## [Problem details]
In the records below, find the line with "RGB pin GND: GND -> none", then copy each line exactly until you have copied the line with "RGB pin G: none -> GP1". Leave any picture out.

## [Data to examine]
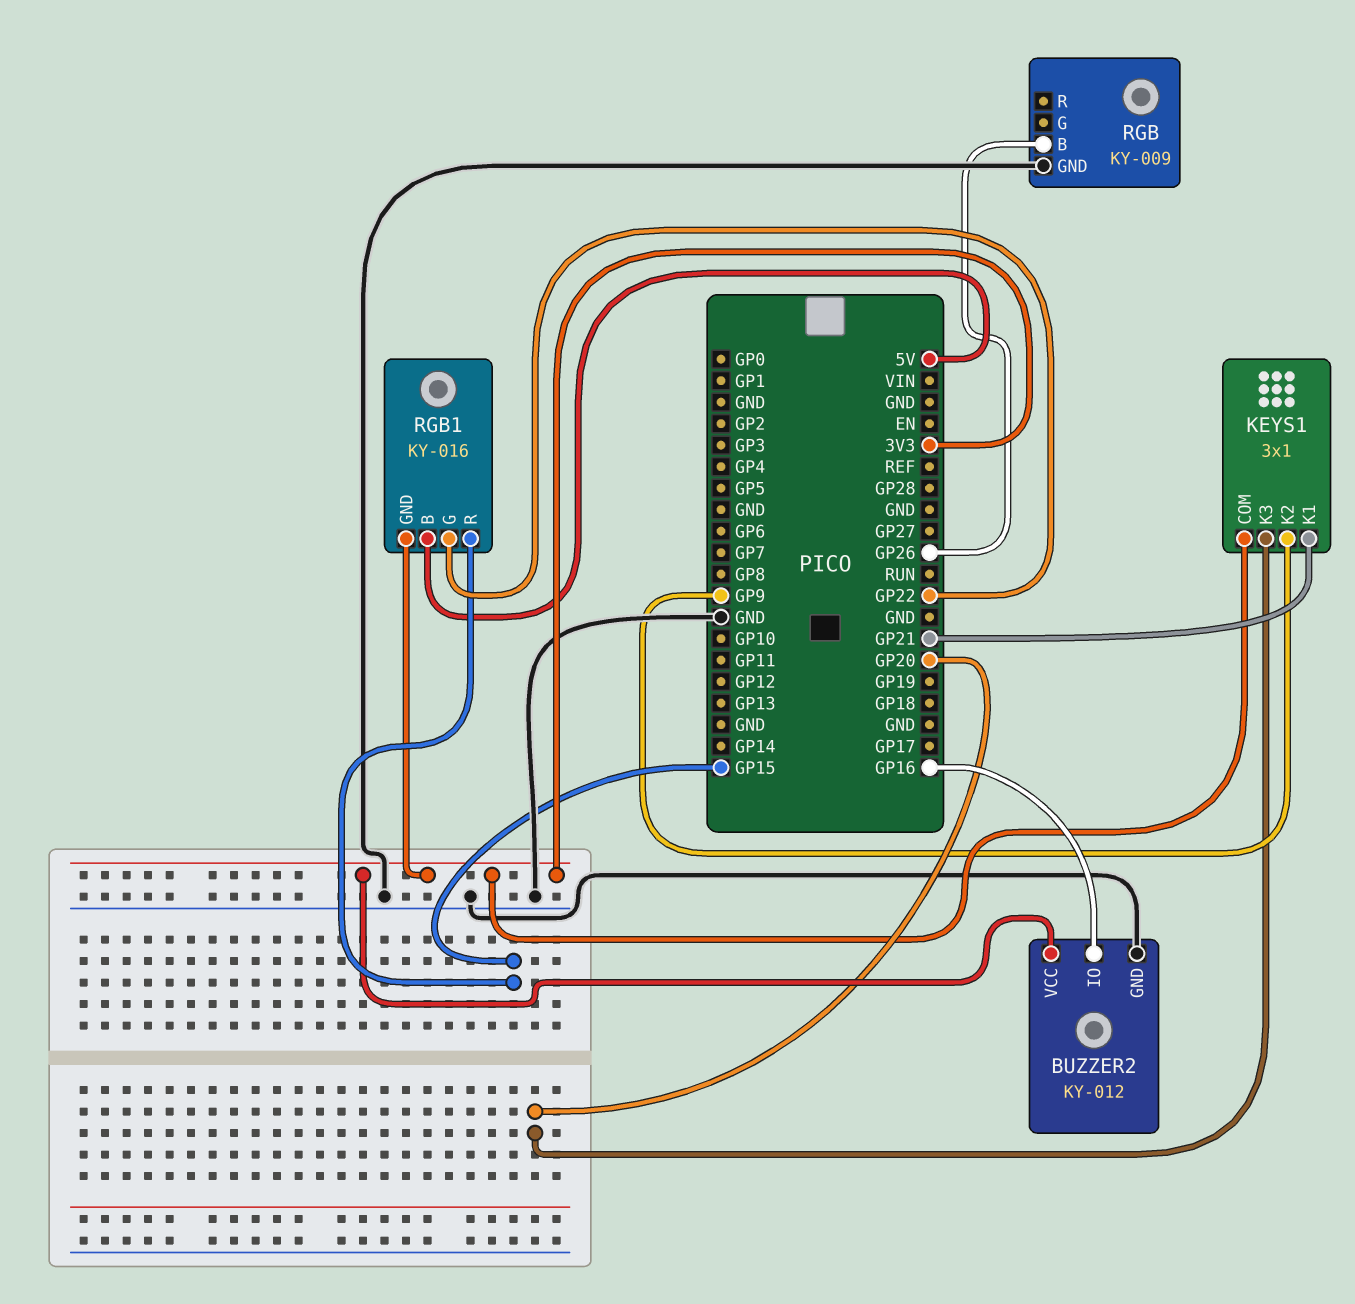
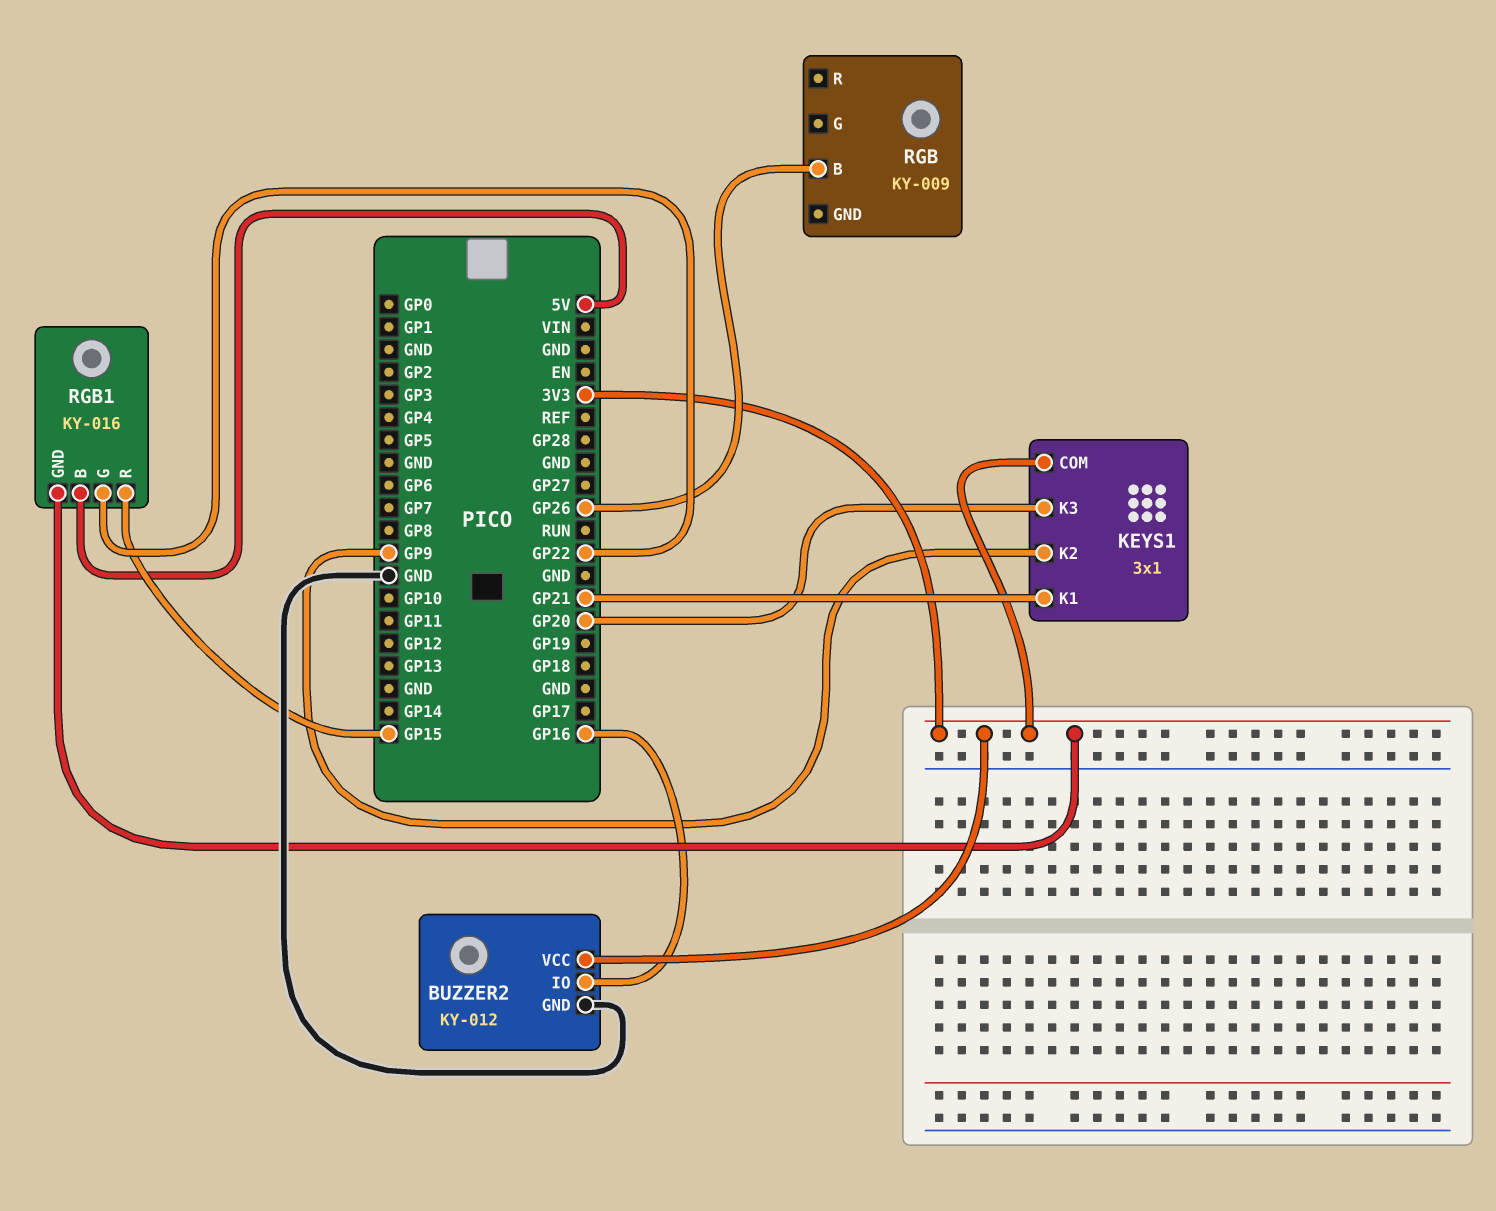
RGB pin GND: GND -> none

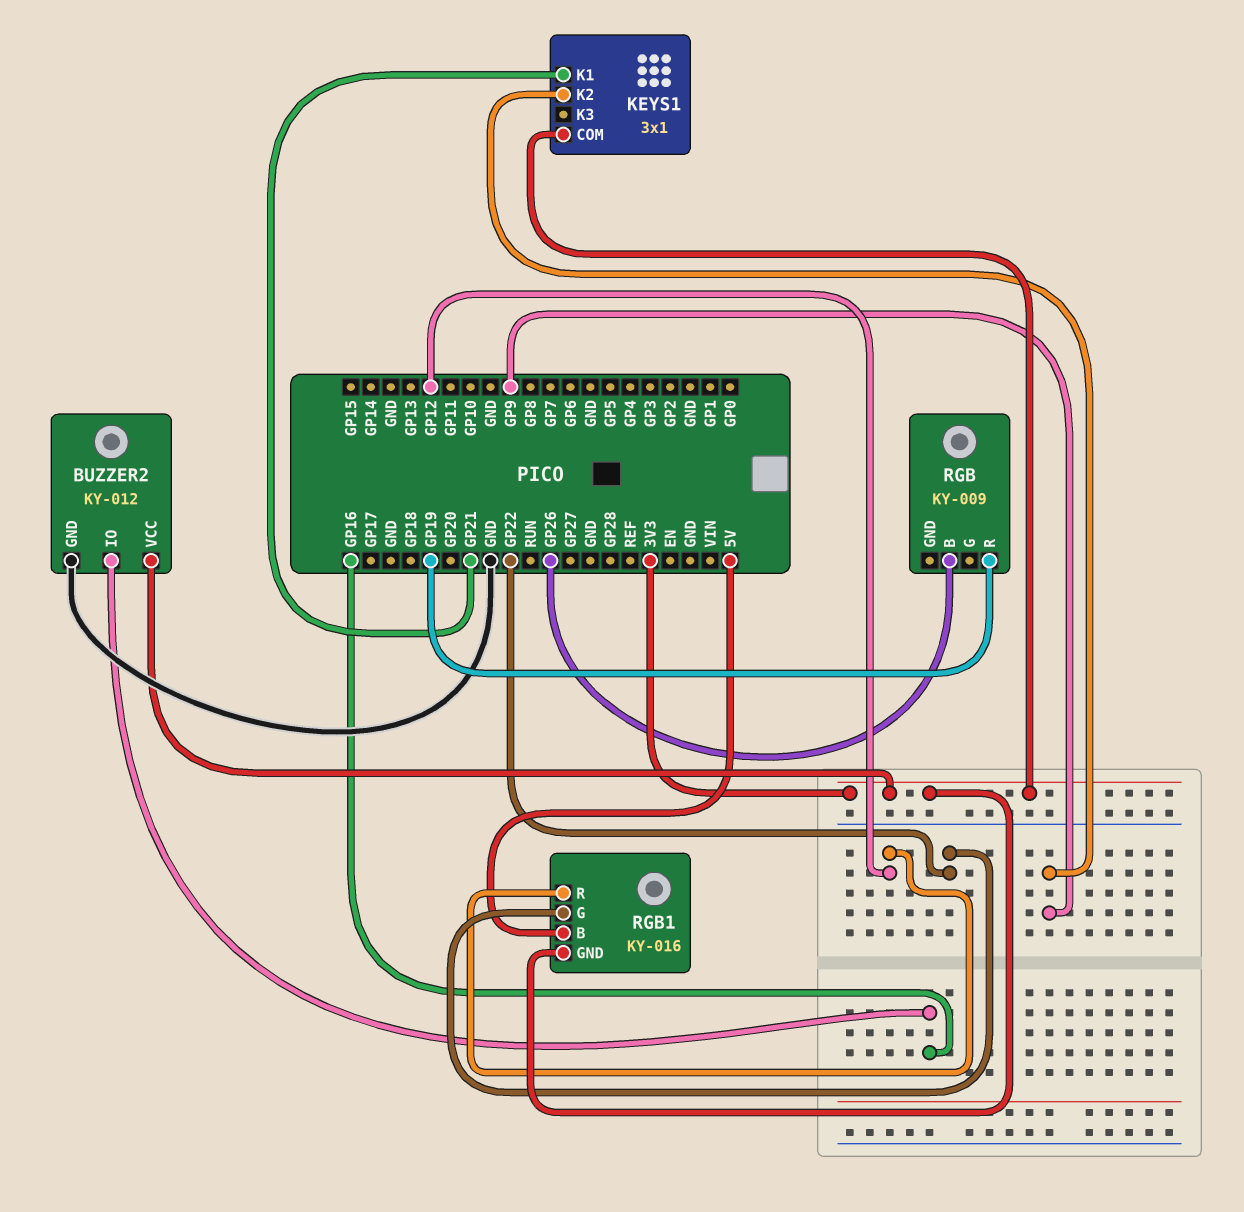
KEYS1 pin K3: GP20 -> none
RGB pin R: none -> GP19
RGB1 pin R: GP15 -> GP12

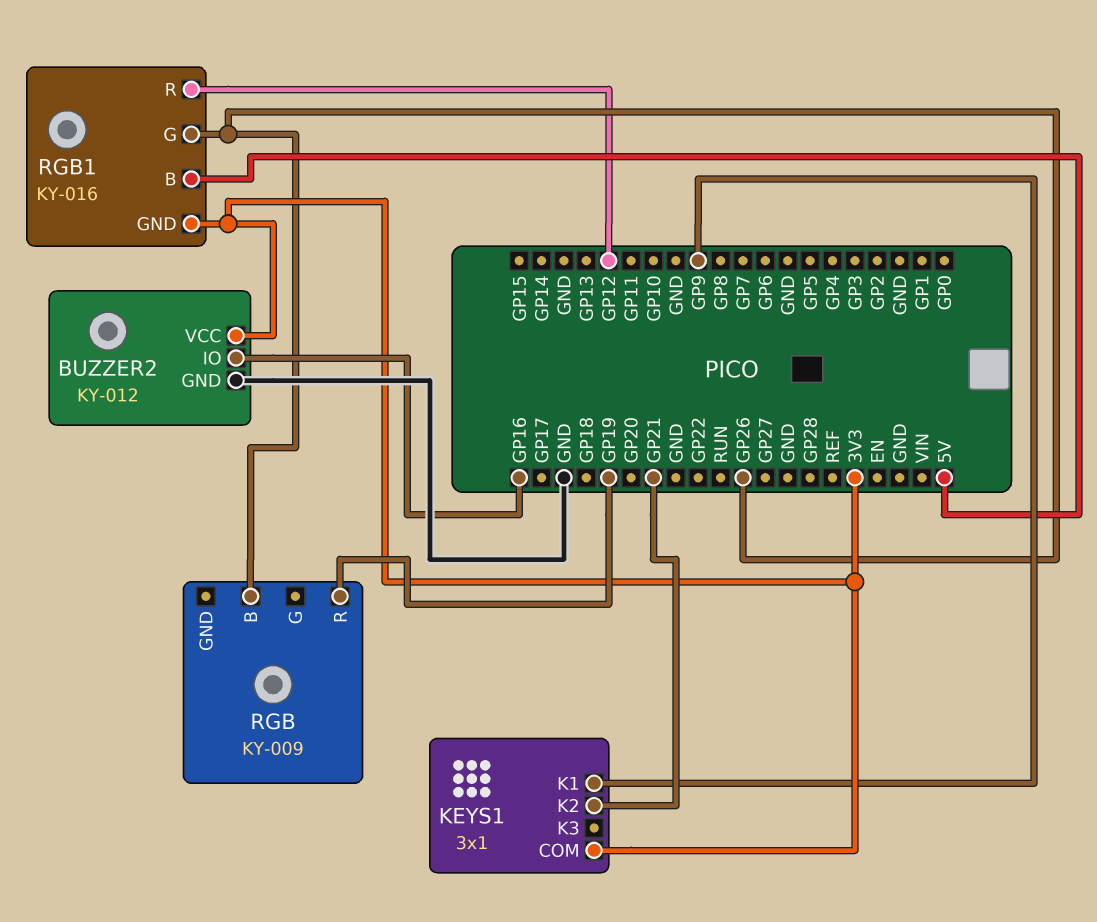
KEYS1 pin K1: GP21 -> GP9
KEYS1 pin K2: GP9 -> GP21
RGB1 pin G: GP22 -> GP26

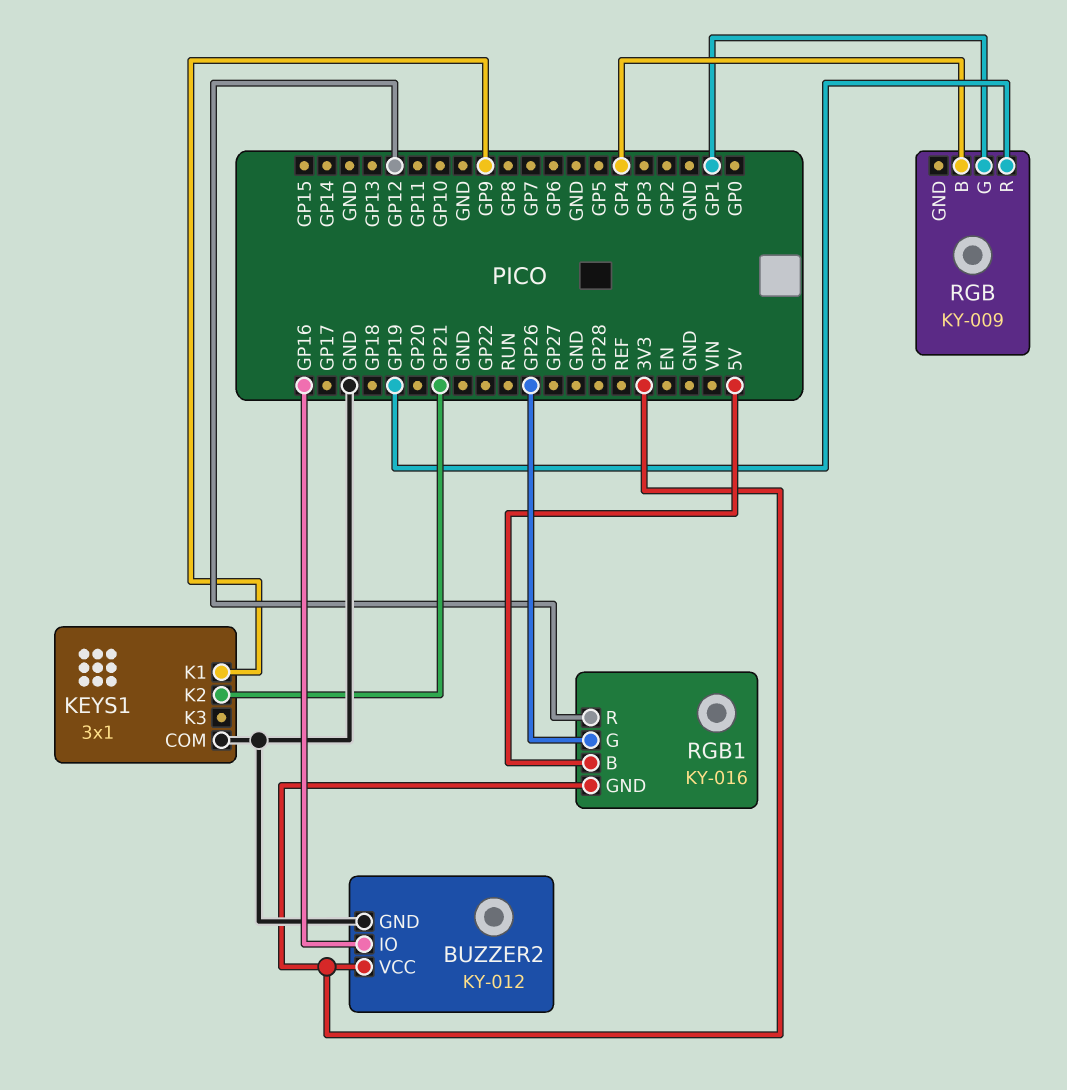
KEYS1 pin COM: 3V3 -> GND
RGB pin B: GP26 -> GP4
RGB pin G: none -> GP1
* * *
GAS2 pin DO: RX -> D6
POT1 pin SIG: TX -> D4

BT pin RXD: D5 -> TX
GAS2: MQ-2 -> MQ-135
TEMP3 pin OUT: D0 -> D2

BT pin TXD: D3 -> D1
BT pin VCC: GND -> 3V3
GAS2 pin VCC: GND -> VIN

## [Expected answer]
RGB pin GND: GND -> none

KEYS1 pin K3: GP20 -> none
RGB pin R: none -> GP19
RGB1 pin R: GP15 -> GP12

KEYS1 pin K1: GP21 -> GP9
KEYS1 pin K2: GP9 -> GP21
RGB1 pin G: GP22 -> GP26

KEYS1 pin COM: 3V3 -> GND
RGB pin B: GP26 -> GP4
RGB pin G: none -> GP1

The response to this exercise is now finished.